_Set task_
Copy the items below line for line, starting at the line containing "24.7% (210, 248)" and stopping after the line containing "Capture the cell", with both of those lines included. Omit the picture lines from your copy.

_Collected data_
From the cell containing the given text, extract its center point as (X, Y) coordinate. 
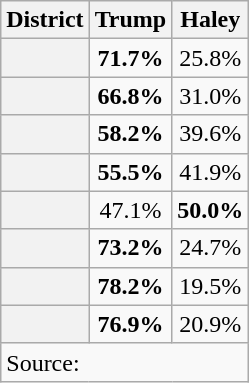
24.7% (210, 248)
District (45, 20)
55.5% (130, 172)
73.2% (130, 248)
47.1% (130, 210)
Trump (130, 20)
Haley (210, 20)
19.5% (210, 286)
39.6% (210, 134)
25.8% (210, 58)
Source: (125, 362)
20.9% (210, 324)
41.9% (210, 172)
31.0% (210, 96)
50.0% (210, 210)
76.9% (130, 324)
71.7% (130, 58)
58.2% (130, 134)
78.2% (130, 286)
66.8% (130, 96)
Determine the [x, y] coordinate at the center of the cell enclosing the given text.  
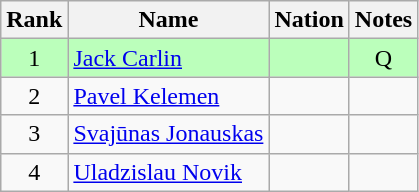
1 [34, 58]
Name [168, 20]
Pavel Kelemen [168, 96]
Nation [309, 20]
Rank [34, 20]
Jack Carlin [168, 58]
Q [383, 58]
Svajūnas Jonauskas [168, 134]
3 [34, 134]
4 [34, 172]
Uladzislau Novik [168, 172]
Notes [383, 20]
2 [34, 96]
Capture the cell that displays the provided text and extract its [x, y] central coordinate. 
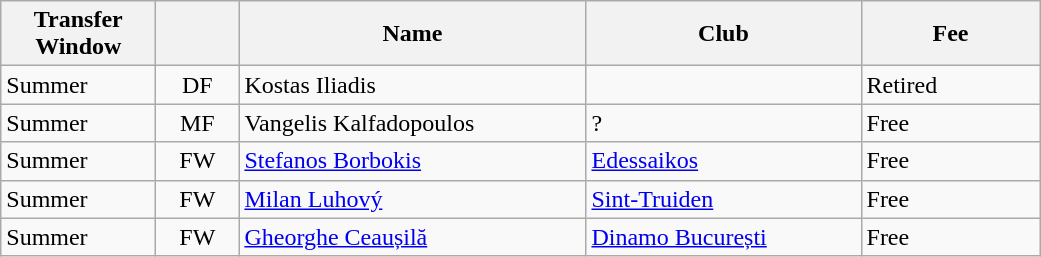
Name [412, 34]
Fee [950, 34]
Sint-Truiden [724, 199]
Transfer Window [78, 34]
Edessaikos [724, 161]
Dinamo București [724, 237]
Stefanos Borbokis [412, 161]
Gheorghe Ceaușilă [412, 237]
Club [724, 34]
Kostas Iliadis [412, 85]
MF [198, 123]
Vangelis Kalfadopoulos [412, 123]
? [724, 123]
Retired [950, 85]
Milan Luhový [412, 199]
DF [198, 85]
For the text-containing cell, return its midpoint in [x, y] coordinate format. 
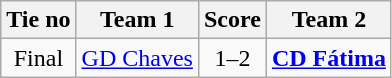
CD Fátima [328, 58]
Final [38, 58]
Team 2 [328, 20]
Team 1 [137, 20]
GD Chaves [137, 58]
Tie no [38, 20]
1–2 [232, 58]
Score [232, 20]
Detect which cell encompasses the target text, then output its (x, y) center coordinate. 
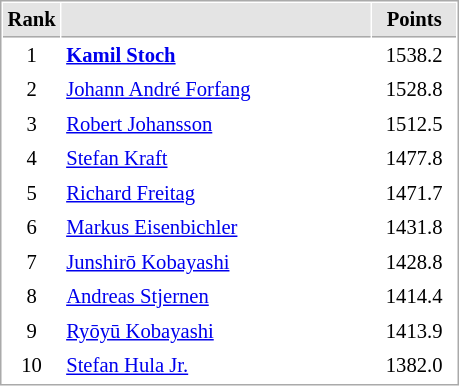
2 (32, 90)
Stefan Hula Jr. (216, 366)
1 (32, 56)
1477.8 (414, 158)
Stefan Kraft (216, 158)
10 (32, 366)
1413.9 (414, 332)
Richard Freitag (216, 194)
1431.8 (414, 228)
1428.8 (414, 262)
Robert Johansson (216, 124)
4 (32, 158)
8 (32, 296)
Markus Eisenbichler (216, 228)
3 (32, 124)
1512.5 (414, 124)
Johann André Forfang (216, 90)
Kamil Stoch (216, 56)
1414.4 (414, 296)
5 (32, 194)
Points (414, 20)
Rank (32, 20)
Junshirō Kobayashi (216, 262)
9 (32, 332)
6 (32, 228)
1382.0 (414, 366)
1528.8 (414, 90)
Ryōyū Kobayashi (216, 332)
1538.2 (414, 56)
7 (32, 262)
1471.7 (414, 194)
Andreas Stjernen (216, 296)
From the cell containing the given text, extract its center point as [x, y] coordinate. 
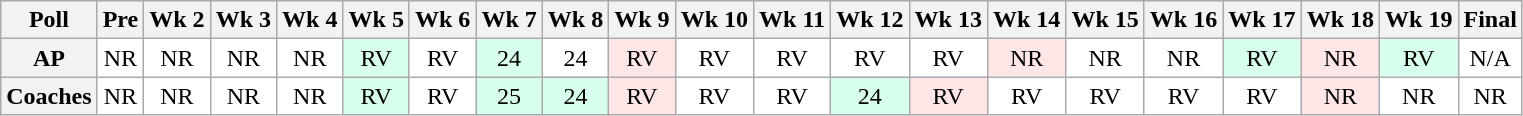
Wk 18 [1340, 20]
Wk 15 [1105, 20]
N/A [1490, 58]
Wk 13 [948, 20]
Poll [49, 20]
Wk 12 [870, 20]
Wk 8 [575, 20]
Wk 7 [509, 20]
Wk 3 [243, 20]
Wk 11 [792, 20]
Wk 10 [714, 20]
Coaches [49, 96]
Wk 4 [310, 20]
Wk 16 [1183, 20]
Wk 9 [642, 20]
Final [1490, 20]
Wk 17 [1262, 20]
Pre [120, 20]
Wk 5 [376, 20]
25 [509, 96]
AP [49, 58]
Wk 2 [177, 20]
Wk 19 [1419, 20]
Wk 14 [1026, 20]
Wk 6 [442, 20]
From the cell containing the given text, extract its center point as (X, Y) coordinate. 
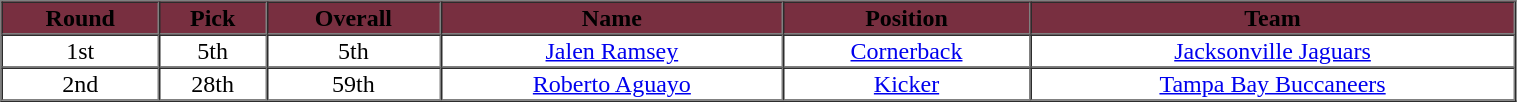
1st (81, 50)
Tampa Bay Buccaneers (1272, 84)
Position (906, 18)
59th (353, 84)
Name (612, 18)
2nd (81, 84)
Roberto Aguayo (612, 84)
Cornerback (906, 50)
Jalen Ramsey (612, 50)
Kicker (906, 84)
28th (212, 84)
Pick (212, 18)
Team (1272, 18)
Round (81, 18)
Overall (353, 18)
Jacksonville Jaguars (1272, 50)
Search for the cell housing the specified text and yield its (X, Y) center coordinate. 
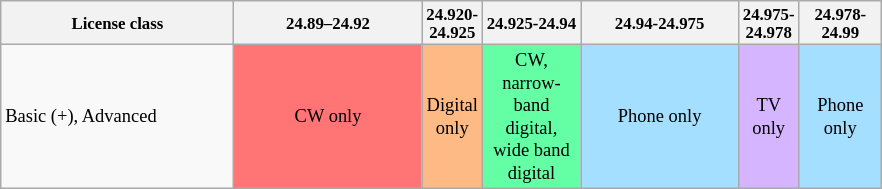
Basic (+), Advanced (118, 117)
24.925-24.94 (531, 23)
24.94-24.975 (660, 23)
24.920-24.925 (452, 23)
Digital only (452, 117)
24.975-24.978 (769, 23)
24.978-24.99 (840, 23)
24.89–24.92 (328, 23)
CW only (328, 117)
License class (118, 23)
TV only (769, 117)
CW, narrow-band digital, wide band digital (531, 117)
Detect which cell encompasses the target text, then output its (x, y) center coordinate. 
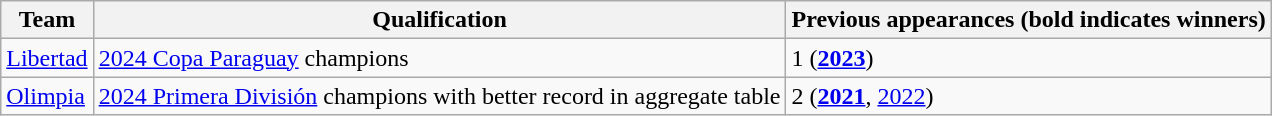
Olimpia (47, 96)
2024 Copa Paraguay champions (440, 58)
Libertad (47, 58)
1 (2023) (1028, 58)
Previous appearances (bold indicates winners) (1028, 20)
Qualification (440, 20)
2 (2021, 2022) (1028, 96)
Team (47, 20)
2024 Primera División champions with better record in aggregate table (440, 96)
Output the [X, Y] coordinate of the center of the cell containing the given text.  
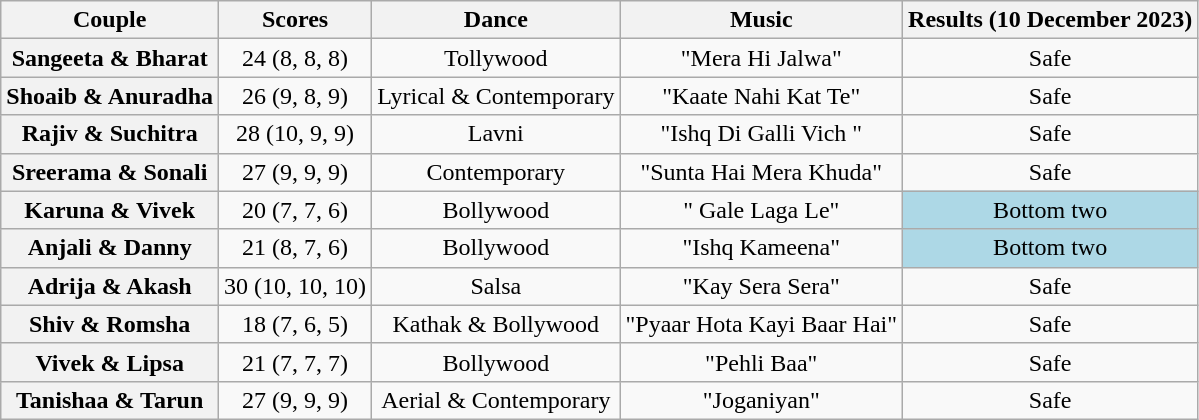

_Result for this task_
24.7% (210, 248)
District (45, 20)
55.5% (130, 172)
73.2% (130, 248)
47.1% (130, 210)
Trump (130, 20)
Haley (210, 20)
19.5% (210, 286)
39.6% (210, 134)
25.8% (210, 58)
Source: (125, 362)
20.9% (210, 324)
41.9% (210, 172)
31.0% (210, 96)
50.0% (210, 210)
76.9% (130, 324)
71.7% (130, 58)
58.2% (130, 134)
78.2% (130, 286)
66.8% (130, 96)
Determine the [x, y] coordinate at the center of the cell enclosing the given text.  
1 [34, 58]
Name [168, 20]
Pavel Kelemen [168, 96]
Nation [309, 20]
Rank [34, 20]
Jack Carlin [168, 58]
Q [383, 58]
Svajūnas Jonauskas [168, 134]
3 [34, 134]
4 [34, 172]
Uladzislau Novik [168, 172]
Notes [383, 20]
2 [34, 96]
Capture the cell that displays the provided text and extract its [x, y] central coordinate. 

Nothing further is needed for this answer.